__Exercise goal__. Your answer is the listing, printed exactly as given.

__Exercise input__.
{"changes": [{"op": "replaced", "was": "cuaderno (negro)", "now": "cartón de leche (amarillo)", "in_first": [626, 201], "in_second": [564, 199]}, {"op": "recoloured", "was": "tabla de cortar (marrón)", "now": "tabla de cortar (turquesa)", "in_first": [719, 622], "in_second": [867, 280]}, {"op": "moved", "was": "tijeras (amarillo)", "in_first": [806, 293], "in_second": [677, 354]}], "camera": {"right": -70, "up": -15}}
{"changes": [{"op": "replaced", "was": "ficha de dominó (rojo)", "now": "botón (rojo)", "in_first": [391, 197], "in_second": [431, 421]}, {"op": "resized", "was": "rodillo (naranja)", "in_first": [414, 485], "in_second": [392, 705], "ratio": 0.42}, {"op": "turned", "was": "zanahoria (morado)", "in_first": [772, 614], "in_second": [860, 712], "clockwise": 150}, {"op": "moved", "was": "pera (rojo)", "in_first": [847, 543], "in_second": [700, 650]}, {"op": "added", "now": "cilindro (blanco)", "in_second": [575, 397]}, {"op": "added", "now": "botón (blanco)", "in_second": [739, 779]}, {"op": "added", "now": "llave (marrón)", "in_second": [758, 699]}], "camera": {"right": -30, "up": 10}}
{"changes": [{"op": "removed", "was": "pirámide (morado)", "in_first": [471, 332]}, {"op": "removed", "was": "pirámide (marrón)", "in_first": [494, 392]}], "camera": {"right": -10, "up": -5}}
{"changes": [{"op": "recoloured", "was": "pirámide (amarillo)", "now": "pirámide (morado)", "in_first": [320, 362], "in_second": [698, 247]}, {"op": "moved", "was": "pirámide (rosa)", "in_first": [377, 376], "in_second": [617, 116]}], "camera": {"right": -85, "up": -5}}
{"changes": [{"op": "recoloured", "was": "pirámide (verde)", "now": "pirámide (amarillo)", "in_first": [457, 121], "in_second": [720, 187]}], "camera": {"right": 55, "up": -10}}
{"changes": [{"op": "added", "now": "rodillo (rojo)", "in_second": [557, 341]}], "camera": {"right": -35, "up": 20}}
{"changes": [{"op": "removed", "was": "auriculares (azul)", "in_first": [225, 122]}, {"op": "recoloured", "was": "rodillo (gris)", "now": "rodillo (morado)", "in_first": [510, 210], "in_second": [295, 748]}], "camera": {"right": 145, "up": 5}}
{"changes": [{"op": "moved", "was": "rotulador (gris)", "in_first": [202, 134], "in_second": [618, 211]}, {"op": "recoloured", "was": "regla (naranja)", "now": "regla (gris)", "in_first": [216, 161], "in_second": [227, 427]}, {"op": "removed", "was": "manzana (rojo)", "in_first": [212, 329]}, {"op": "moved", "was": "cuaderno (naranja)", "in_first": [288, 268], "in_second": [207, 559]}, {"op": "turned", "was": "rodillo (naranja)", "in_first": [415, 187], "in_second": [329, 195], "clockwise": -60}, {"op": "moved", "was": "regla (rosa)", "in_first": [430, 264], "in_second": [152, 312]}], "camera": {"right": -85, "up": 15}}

__Answer area__.
{"changes": [{"op": "replaced", "was": "cuaderno (negro)", "now": "cartón de leche (amarillo)", "in_first": [626, 201], "in_second": [564, 199]}, {"op": "recoloured", "was": "tabla de cortar (marrón)", "now": "tabla de cortar (turquesa)", "in_first": [719, 622], "in_second": [867, 280]}, {"op": "moved", "was": "tijeras (amarillo)", "in_first": [806, 293], "in_second": [677, 354]}], "camera": {"right": -70, "up": -15}}
{"changes": [{"op": "replaced", "was": "ficha de dominó (rojo)", "now": "botón (rojo)", "in_first": [391, 197], "in_second": [431, 421]}, {"op": "resized", "was": "rodillo (naranja)", "in_first": [414, 485], "in_second": [392, 705], "ratio": 0.42}, {"op": "turned", "was": "zanahoria (morado)", "in_first": [772, 614], "in_second": [860, 712], "clockwise": 150}, {"op": "moved", "was": "pera (rojo)", "in_first": [847, 543], "in_second": [700, 650]}, {"op": "added", "now": "cilindro (blanco)", "in_second": [575, 397]}, {"op": "added", "now": "botón (blanco)", "in_second": [739, 779]}, {"op": "added", "now": "llave (marrón)", "in_second": [758, 699]}], "camera": {"right": -30, "up": 10}}
{"changes": [{"op": "removed", "was": "pirámide (morado)", "in_first": [471, 332]}, {"op": "removed", "was": "pirámide (marrón)", "in_first": [494, 392]}], "camera": {"right": -10, "up": -5}}
{"changes": [{"op": "recoloured", "was": "pirámide (amarillo)", "now": "pirámide (morado)", "in_first": [320, 362], "in_second": [698, 247]}, {"op": "moved", "was": "pirámide (rosa)", "in_first": [377, 376], "in_second": [617, 116]}], "camera": {"right": -85, "up": -5}}
{"changes": [{"op": "recoloured", "was": "pirámide (verde)", "now": "pirámide (amarillo)", "in_first": [457, 121], "in_second": [720, 187]}], "camera": {"right": 55, "up": -10}}
{"changes": [{"op": "added", "now": "rodillo (rojo)", "in_second": [557, 341]}], "camera": {"right": -35, "up": 20}}
{"changes": [{"op": "removed", "was": "auriculares (azul)", "in_first": [225, 122]}, {"op": "recoloured", "was": "rodillo (gris)", "now": "rodillo (morado)", "in_first": [510, 210], "in_second": [295, 748]}], "camera": {"right": 145, "up": 5}}
{"changes": [{"op": "moved", "was": "rotulador (gris)", "in_first": [202, 134], "in_second": [618, 211]}, {"op": "recoloured", "was": "regla (naranja)", "now": "regla (gris)", "in_first": [216, 161], "in_second": [227, 427]}, {"op": "removed", "was": "manzana (rojo)", "in_first": [212, 329]}, {"op": "moved", "was": "cuaderno (naranja)", "in_first": [288, 268], "in_second": [207, 559]}, {"op": "turned", "was": "rodillo (naranja)", "in_first": [415, 187], "in_second": [329, 195], "clockwise": -60}, {"op": "moved", "was": "regla (rosa)", "in_first": [430, 264], "in_second": [152, 312]}], "camera": {"right": -85, "up": 15}}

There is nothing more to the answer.